## Begin Records shown
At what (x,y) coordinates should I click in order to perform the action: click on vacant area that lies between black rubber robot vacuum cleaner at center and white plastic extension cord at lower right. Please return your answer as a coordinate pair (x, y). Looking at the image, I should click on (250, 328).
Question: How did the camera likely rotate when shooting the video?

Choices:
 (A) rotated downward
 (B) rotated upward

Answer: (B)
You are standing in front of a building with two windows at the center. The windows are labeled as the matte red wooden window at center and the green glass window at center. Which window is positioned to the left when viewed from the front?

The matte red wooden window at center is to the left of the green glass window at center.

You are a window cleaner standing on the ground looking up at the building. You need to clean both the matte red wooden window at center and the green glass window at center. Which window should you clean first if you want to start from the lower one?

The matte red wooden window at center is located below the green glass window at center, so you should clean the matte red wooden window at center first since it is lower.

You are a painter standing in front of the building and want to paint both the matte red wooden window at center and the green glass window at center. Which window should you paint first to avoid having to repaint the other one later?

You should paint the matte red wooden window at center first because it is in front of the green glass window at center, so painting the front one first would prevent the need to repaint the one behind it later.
## End Records shown
Stated problem: Put every line of the material above into a numbered list, leaving out the blank lines.

Output of the exercise:
1. At what (x,y) coordinates should I click in order to perform the action: click on vacant area that lies between black rubber robot vacuum cleaner at center and white plastic extension cord at lower right. Please return your answer as a coordinate pair (x, y). Looking at the image, I should click on (250, 328).
2. Question: How did the camera likely rotate when shooting the video?
3. Choices:
4.  (A) rotated downward
5.  (B) rotated upward
6. Answer: (B)
7. You are standing in front of a building with two windows at the center. The windows are labeled as the matte red wooden window at center and the green glass window at center. Which window is positioned to the left when viewed from the front?
8. The matte red wooden window at center is to the left of the green glass window at center.
9. You are a window cleaner standing on the ground looking up at the building. You need to clean both the matte red wooden window at center and the green glass window at center. Which window should you clean first if you want to start from the lower one?
10. The matte red wooden window at center is located below the green glass window at center, so you should clean the matte red wooden window at center first since it is lower.
11. You are a painter standing in front of the building and want to paint both the matte red wooden window at center and the green glass window at center. Which window should you paint first to avoid having to repaint the other one later?
12. You should paint the matte red wooden window at center first because it is in front of the green glass window at center, so painting the front one first would prevent the need to repaint the one behind it later.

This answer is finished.